TASK TO CARRY OUT:
Every entry must be echoed exactly.
———
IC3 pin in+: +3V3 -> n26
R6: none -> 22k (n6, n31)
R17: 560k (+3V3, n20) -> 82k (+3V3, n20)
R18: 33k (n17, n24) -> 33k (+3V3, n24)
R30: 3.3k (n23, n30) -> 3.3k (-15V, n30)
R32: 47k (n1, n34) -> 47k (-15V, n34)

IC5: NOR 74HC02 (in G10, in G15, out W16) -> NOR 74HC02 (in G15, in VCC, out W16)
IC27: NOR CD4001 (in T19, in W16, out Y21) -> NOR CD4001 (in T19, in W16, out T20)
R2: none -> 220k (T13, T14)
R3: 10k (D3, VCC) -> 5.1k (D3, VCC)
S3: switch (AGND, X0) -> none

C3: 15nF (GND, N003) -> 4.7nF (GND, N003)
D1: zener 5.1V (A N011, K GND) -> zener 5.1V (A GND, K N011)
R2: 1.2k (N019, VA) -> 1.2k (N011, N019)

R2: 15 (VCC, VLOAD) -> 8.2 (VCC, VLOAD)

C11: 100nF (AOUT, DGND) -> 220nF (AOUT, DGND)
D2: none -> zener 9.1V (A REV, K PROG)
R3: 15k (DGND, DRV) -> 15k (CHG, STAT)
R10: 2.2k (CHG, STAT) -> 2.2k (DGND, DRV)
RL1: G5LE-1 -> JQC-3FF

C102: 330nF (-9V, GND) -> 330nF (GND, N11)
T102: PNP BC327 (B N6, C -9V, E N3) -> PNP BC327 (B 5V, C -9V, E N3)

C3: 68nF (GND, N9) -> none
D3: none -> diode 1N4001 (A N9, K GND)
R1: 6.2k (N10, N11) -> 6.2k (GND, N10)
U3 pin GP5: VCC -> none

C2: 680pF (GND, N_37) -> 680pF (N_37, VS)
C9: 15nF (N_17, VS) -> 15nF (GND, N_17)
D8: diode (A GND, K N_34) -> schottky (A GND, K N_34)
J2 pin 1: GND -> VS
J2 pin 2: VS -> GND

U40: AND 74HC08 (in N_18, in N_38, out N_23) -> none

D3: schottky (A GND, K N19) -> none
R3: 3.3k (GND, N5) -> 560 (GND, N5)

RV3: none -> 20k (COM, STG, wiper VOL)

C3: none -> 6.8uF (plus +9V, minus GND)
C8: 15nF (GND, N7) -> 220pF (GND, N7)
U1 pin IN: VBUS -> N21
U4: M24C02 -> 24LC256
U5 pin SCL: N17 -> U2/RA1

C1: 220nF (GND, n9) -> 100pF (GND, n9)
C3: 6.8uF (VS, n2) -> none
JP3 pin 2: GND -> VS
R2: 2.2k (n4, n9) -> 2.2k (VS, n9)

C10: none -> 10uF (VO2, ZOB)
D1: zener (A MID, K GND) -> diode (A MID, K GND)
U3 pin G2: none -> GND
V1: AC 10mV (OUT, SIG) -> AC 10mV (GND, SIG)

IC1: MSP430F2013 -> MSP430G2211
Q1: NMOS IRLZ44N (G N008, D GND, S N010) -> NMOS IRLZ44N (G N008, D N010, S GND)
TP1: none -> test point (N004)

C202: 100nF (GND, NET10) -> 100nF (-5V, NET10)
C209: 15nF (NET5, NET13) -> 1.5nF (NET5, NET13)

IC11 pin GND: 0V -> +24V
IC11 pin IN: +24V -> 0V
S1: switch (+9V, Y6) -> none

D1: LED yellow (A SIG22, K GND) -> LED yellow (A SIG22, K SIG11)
———
RESULT OF THE EXERCISE:
IC3 pin in+: +3V3 -> n26
R6: none -> 22k (n6, n31)
R17: 560k (+3V3, n20) -> 82k (+3V3, n20)
R18: 33k (n17, n24) -> 33k (+3V3, n24)
R30: 3.3k (n23, n30) -> 3.3k (-15V, n30)
R32: 47k (n1, n34) -> 47k (-15V, n34)

IC5: NOR 74HC02 (in G10, in G15, out W16) -> NOR 74HC02 (in G15, in VCC, out W16)
IC27: NOR CD4001 (in T19, in W16, out Y21) -> NOR CD4001 (in T19, in W16, out T20)
R2: none -> 220k (T13, T14)
R3: 10k (D3, VCC) -> 5.1k (D3, VCC)
S3: switch (AGND, X0) -> none

C3: 15nF (GND, N003) -> 4.7nF (GND, N003)
D1: zener 5.1V (A N011, K GND) -> zener 5.1V (A GND, K N011)
R2: 1.2k (N019, VA) -> 1.2k (N011, N019)

R2: 15 (VCC, VLOAD) -> 8.2 (VCC, VLOAD)

C11: 100nF (AOUT, DGND) -> 220nF (AOUT, DGND)
D2: none -> zener 9.1V (A REV, K PROG)
R3: 15k (DGND, DRV) -> 15k (CHG, STAT)
R10: 2.2k (CHG, STAT) -> 2.2k (DGND, DRV)
RL1: G5LE-1 -> JQC-3FF

C102: 330nF (-9V, GND) -> 330nF (GND, N11)
T102: PNP BC327 (B N6, C -9V, E N3) -> PNP BC327 (B 5V, C -9V, E N3)

C3: 68nF (GND, N9) -> none
D3: none -> diode 1N4001 (A N9, K GND)
R1: 6.2k (N10, N11) -> 6.2k (GND, N10)
U3 pin GP5: VCC -> none

C2: 680pF (GND, N_37) -> 680pF (N_37, VS)
C9: 15nF (N_17, VS) -> 15nF (GND, N_17)
D8: diode (A GND, K N_34) -> schottky (A GND, K N_34)
J2 pin 1: GND -> VS
J2 pin 2: VS -> GND

U40: AND 74HC08 (in N_18, in N_38, out N_23) -> none

D3: schottky (A GND, K N19) -> none
R3: 3.3k (GND, N5) -> 560 (GND, N5)

RV3: none -> 20k (COM, STG, wiper VOL)

C3: none -> 6.8uF (plus +9V, minus GND)
C8: 15nF (GND, N7) -> 220pF (GND, N7)
U1 pin IN: VBUS -> N21
U4: M24C02 -> 24LC256
U5 pin SCL: N17 -> U2/RA1

C1: 220nF (GND, n9) -> 100pF (GND, n9)
C3: 6.8uF (VS, n2) -> none
JP3 pin 2: GND -> VS
R2: 2.2k (n4, n9) -> 2.2k (VS, n9)

C10: none -> 10uF (VO2, ZOB)
D1: zener (A MID, K GND) -> diode (A MID, K GND)
U3 pin G2: none -> GND
V1: AC 10mV (OUT, SIG) -> AC 10mV (GND, SIG)

IC1: MSP430F2013 -> MSP430G2211
Q1: NMOS IRLZ44N (G N008, D GND, S N010) -> NMOS IRLZ44N (G N008, D N010, S GND)
TP1: none -> test point (N004)

C202: 100nF (GND, NET10) -> 100nF (-5V, NET10)
C209: 15nF (NET5, NET13) -> 1.5nF (NET5, NET13)

IC11 pin GND: 0V -> +24V
IC11 pin IN: +24V -> 0V
S1: switch (+9V, Y6) -> none

D1: LED yellow (A SIG22, K GND) -> LED yellow (A SIG22, K SIG11)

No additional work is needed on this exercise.